[Records from a dataset]

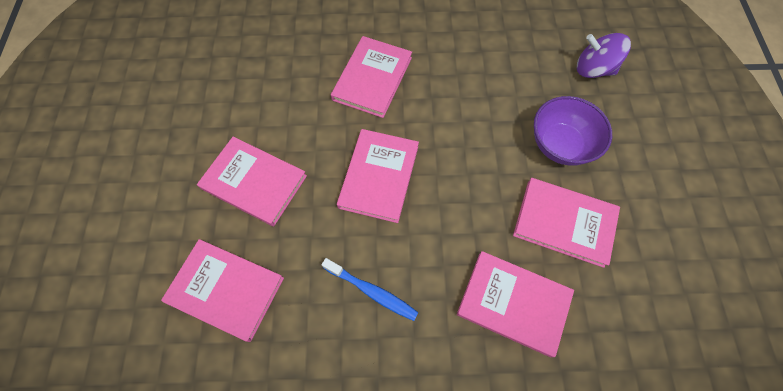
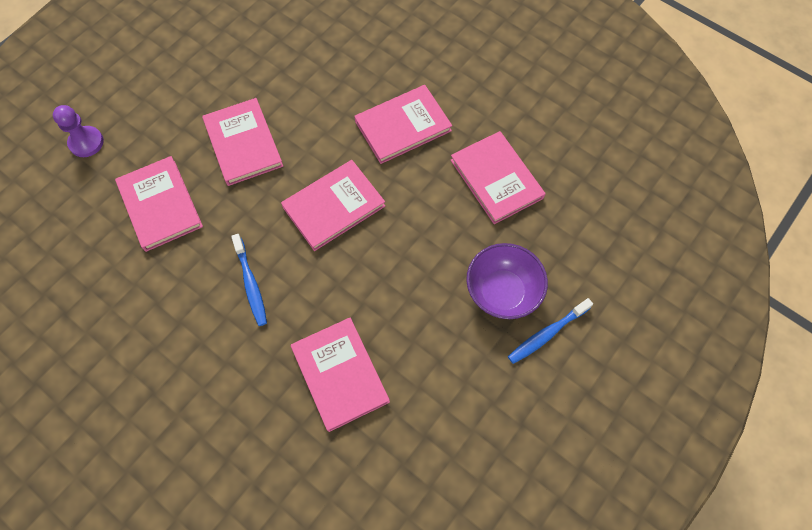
camera: 40 degrees right, 0 degrees up
(97, 290) = (86, 142): none -> purple pawn
(564, 223) = (440, 352): pink book -> pink book (496, 179)
(593, 69) = (602, 253): purple spinning top -> none
(617, 150) = (547, 334): none -> blue toothbrush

Exercise objective: Repeat each record verbatim, pictures excluded.

Exercise result:
camera: 40 degrees right, 0 degrees up
(97, 290) = (86, 142): none -> purple pawn
(564, 223) = (440, 352): pink book -> pink book (496, 179)
(593, 69) = (602, 253): purple spinning top -> none
(617, 150) = (547, 334): none -> blue toothbrush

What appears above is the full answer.